[Data supplied Boundary: Start]

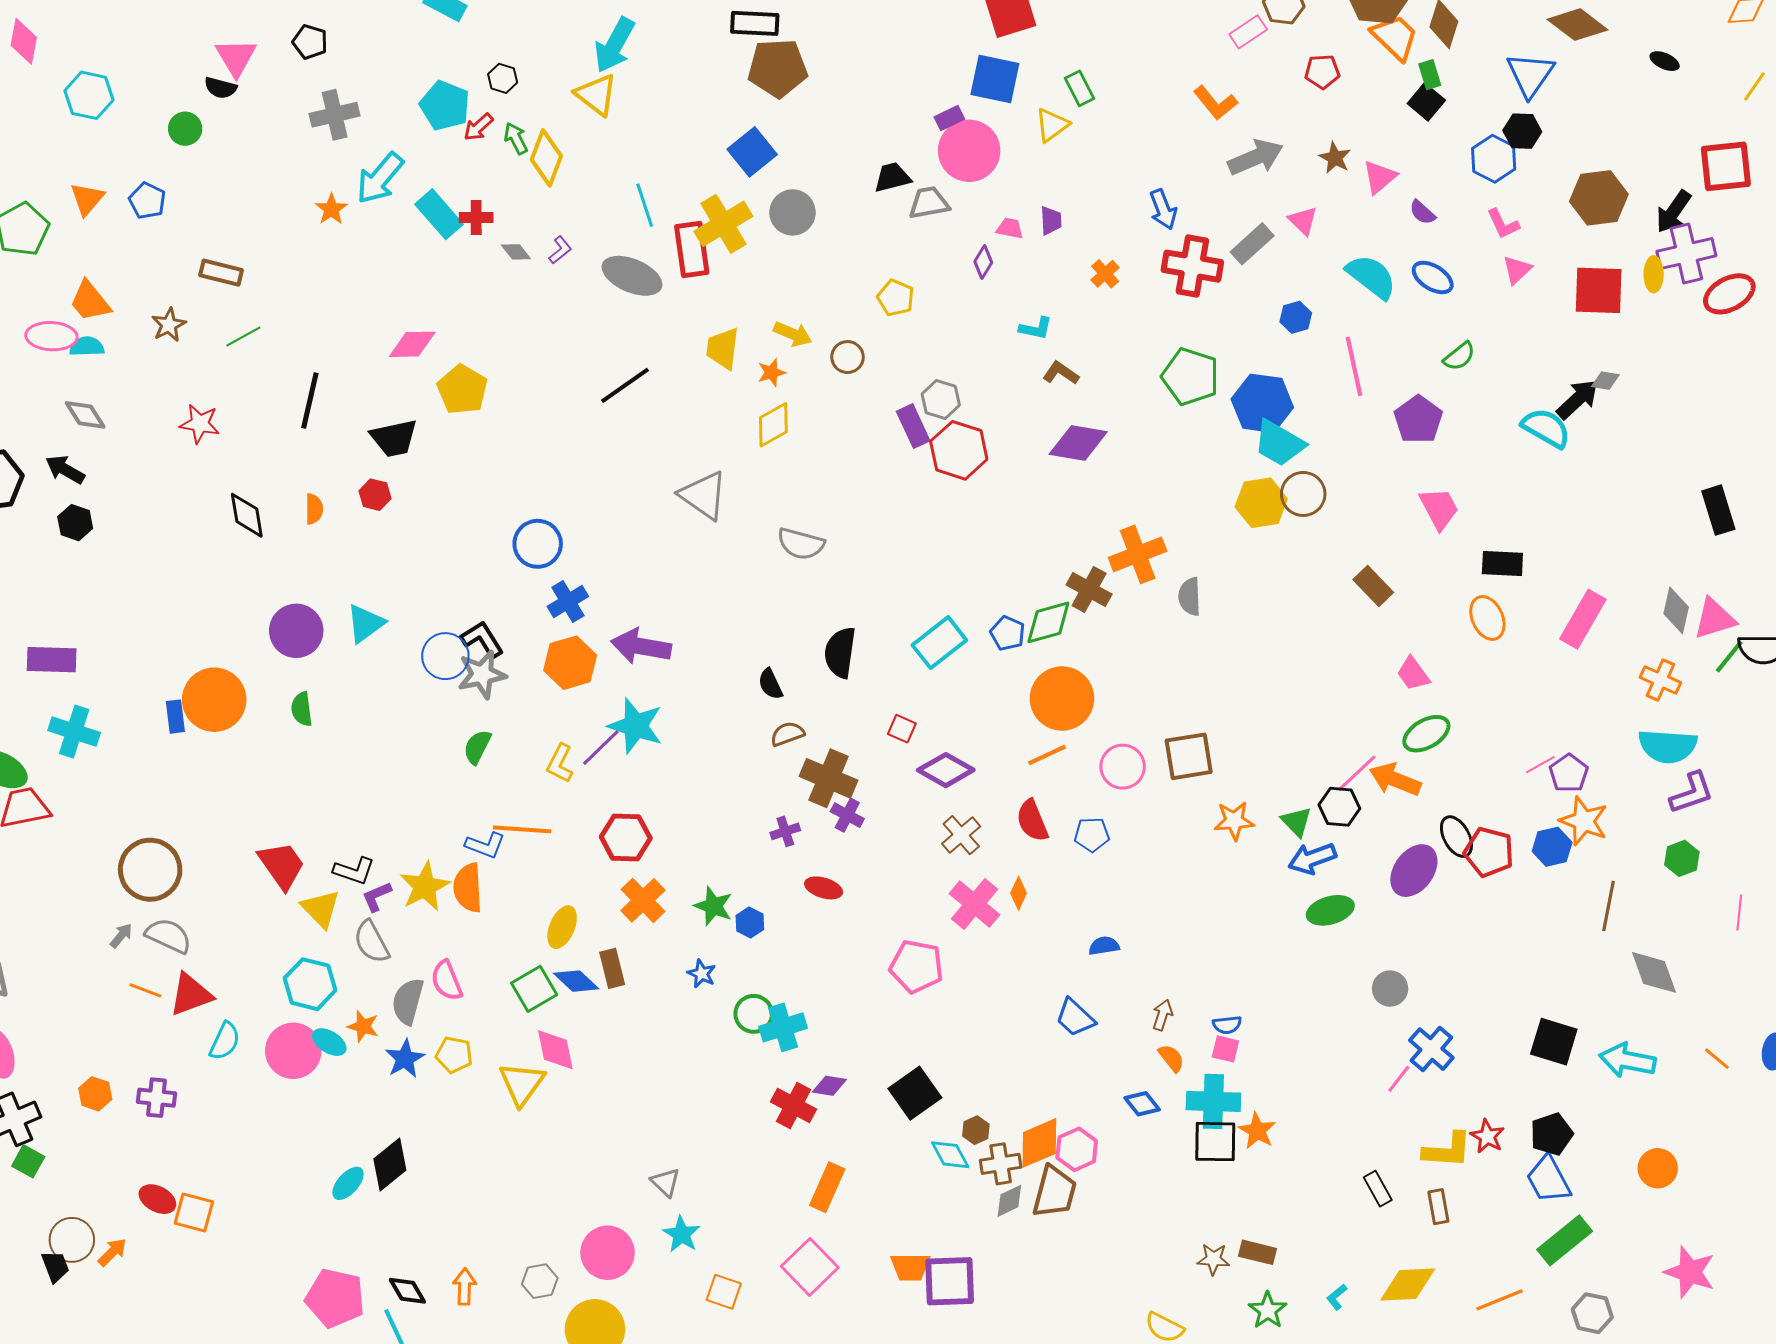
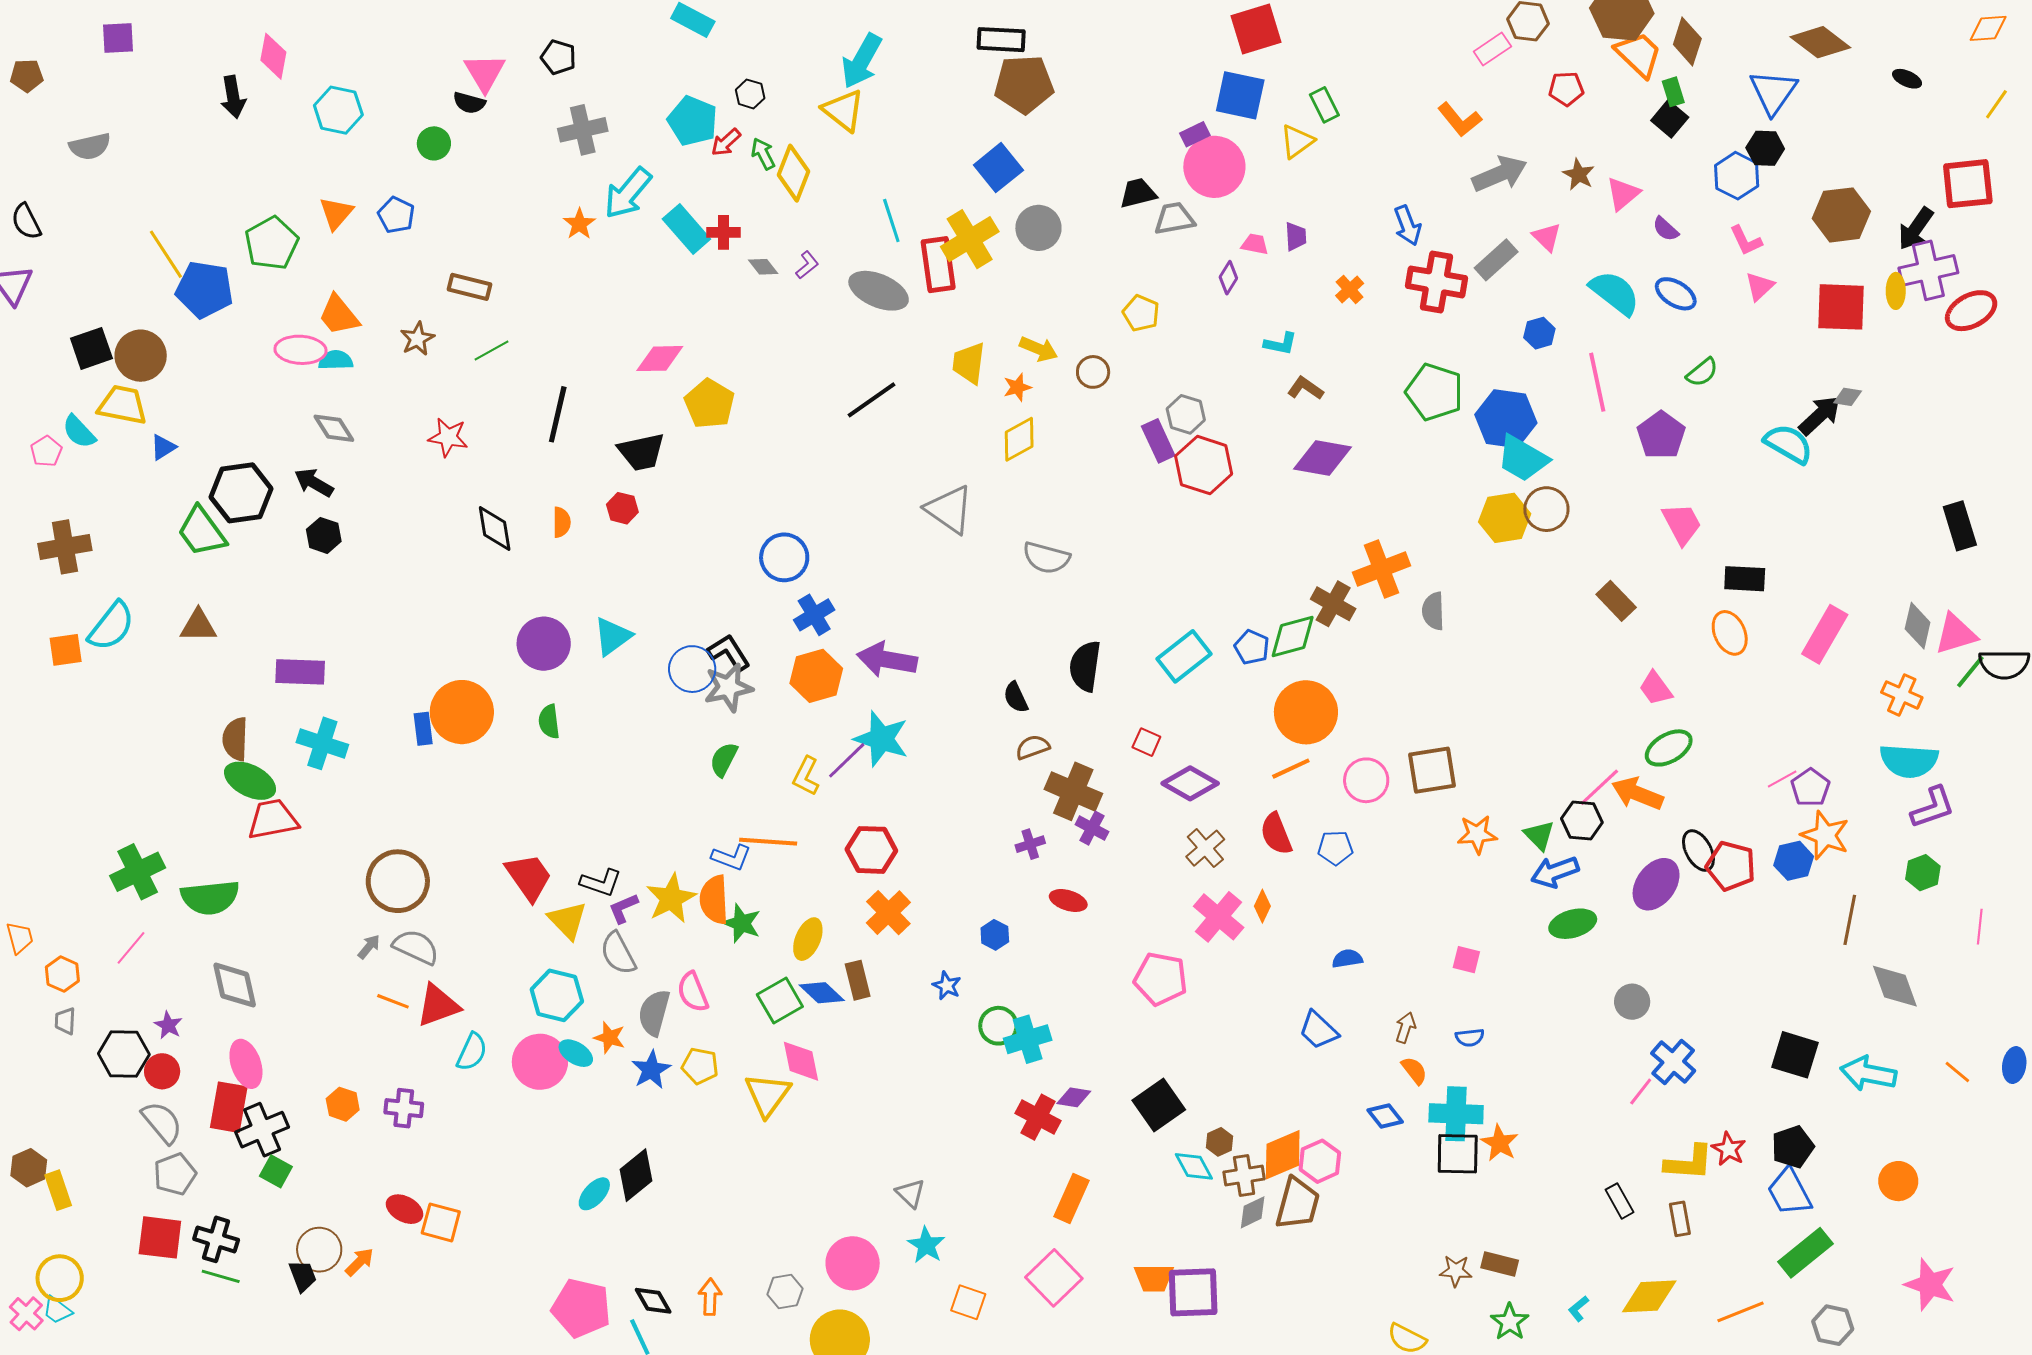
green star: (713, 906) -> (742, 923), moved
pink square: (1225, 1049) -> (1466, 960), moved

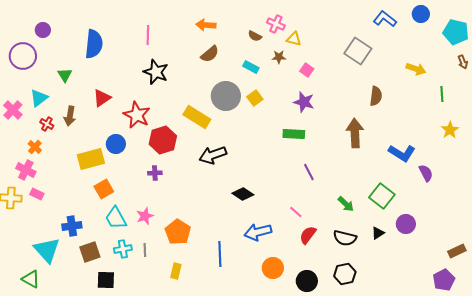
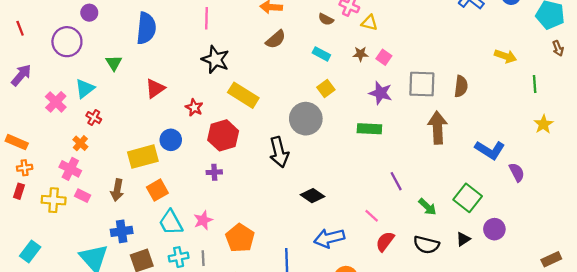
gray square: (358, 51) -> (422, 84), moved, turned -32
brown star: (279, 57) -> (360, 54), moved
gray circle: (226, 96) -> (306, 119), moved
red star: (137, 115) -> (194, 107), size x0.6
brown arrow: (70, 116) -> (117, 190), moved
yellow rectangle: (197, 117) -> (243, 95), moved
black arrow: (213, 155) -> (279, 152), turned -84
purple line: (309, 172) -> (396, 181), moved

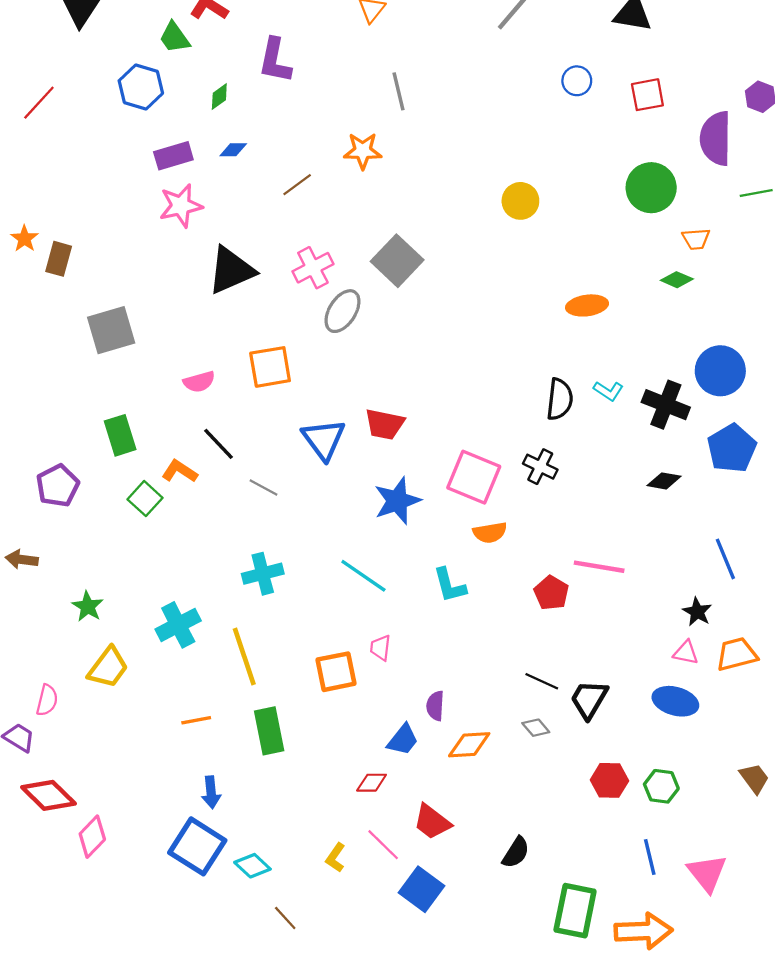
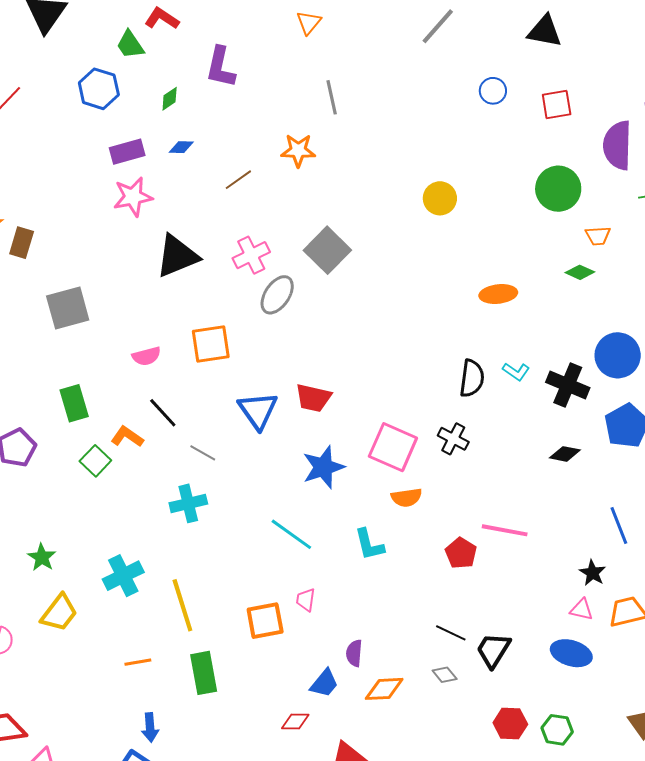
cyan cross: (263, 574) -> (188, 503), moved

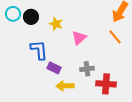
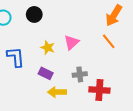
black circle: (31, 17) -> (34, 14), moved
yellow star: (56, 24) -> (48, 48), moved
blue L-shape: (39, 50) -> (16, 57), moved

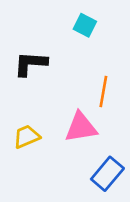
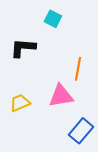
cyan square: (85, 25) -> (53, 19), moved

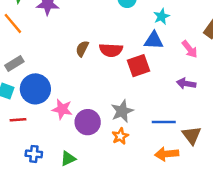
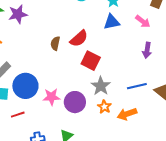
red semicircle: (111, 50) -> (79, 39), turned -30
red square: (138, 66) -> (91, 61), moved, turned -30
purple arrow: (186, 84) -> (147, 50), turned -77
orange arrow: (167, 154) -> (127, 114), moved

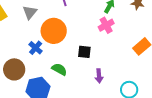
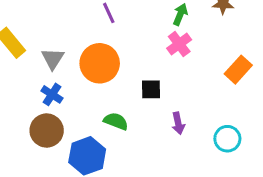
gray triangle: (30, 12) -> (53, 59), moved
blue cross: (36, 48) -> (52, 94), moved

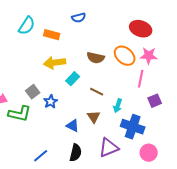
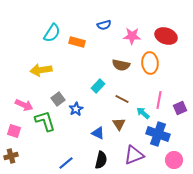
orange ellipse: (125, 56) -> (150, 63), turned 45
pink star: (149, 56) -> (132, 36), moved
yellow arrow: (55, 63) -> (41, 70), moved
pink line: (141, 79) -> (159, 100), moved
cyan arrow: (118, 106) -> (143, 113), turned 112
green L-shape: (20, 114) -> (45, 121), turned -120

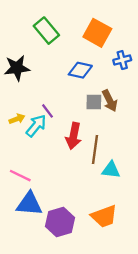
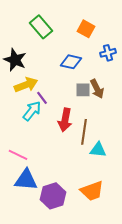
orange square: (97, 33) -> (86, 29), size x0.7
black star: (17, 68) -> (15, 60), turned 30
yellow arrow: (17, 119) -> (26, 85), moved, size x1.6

[Data supplied Boundary: End]

■ **Task details**
Write out each entry above once more, exactly as written, and drop the pictures.

■ **Output for this task**
green star: (713, 906) -> (742, 923), moved
pink square: (1225, 1049) -> (1466, 960), moved

gray square: (358, 51) -> (422, 84), moved, turned -32
brown star: (279, 57) -> (360, 54), moved
gray circle: (226, 96) -> (306, 119), moved
red star: (137, 115) -> (194, 107), size x0.6
brown arrow: (70, 116) -> (117, 190), moved
yellow rectangle: (197, 117) -> (243, 95), moved
black arrow: (213, 155) -> (279, 152), turned -84
purple line: (309, 172) -> (396, 181), moved

cyan cross: (263, 574) -> (188, 503), moved

black circle: (31, 17) -> (34, 14), moved
yellow star: (56, 24) -> (48, 48), moved
blue L-shape: (39, 50) -> (16, 57), moved

cyan square: (85, 25) -> (53, 19), moved

red semicircle: (111, 50) -> (79, 39), turned -30
red square: (138, 66) -> (91, 61), moved, turned -30
purple arrow: (186, 84) -> (147, 50), turned -77
orange arrow: (167, 154) -> (127, 114), moved

gray triangle: (30, 12) -> (53, 59), moved
blue cross: (36, 48) -> (52, 94), moved

orange ellipse: (125, 56) -> (150, 63), turned 45
pink star: (149, 56) -> (132, 36), moved
yellow arrow: (55, 63) -> (41, 70), moved
pink line: (141, 79) -> (159, 100), moved
cyan arrow: (118, 106) -> (143, 113), turned 112
green L-shape: (20, 114) -> (45, 121), turned -120

orange square: (97, 33) -> (86, 29), size x0.7
black star: (17, 68) -> (15, 60), turned 30
yellow arrow: (17, 119) -> (26, 85), moved, size x1.6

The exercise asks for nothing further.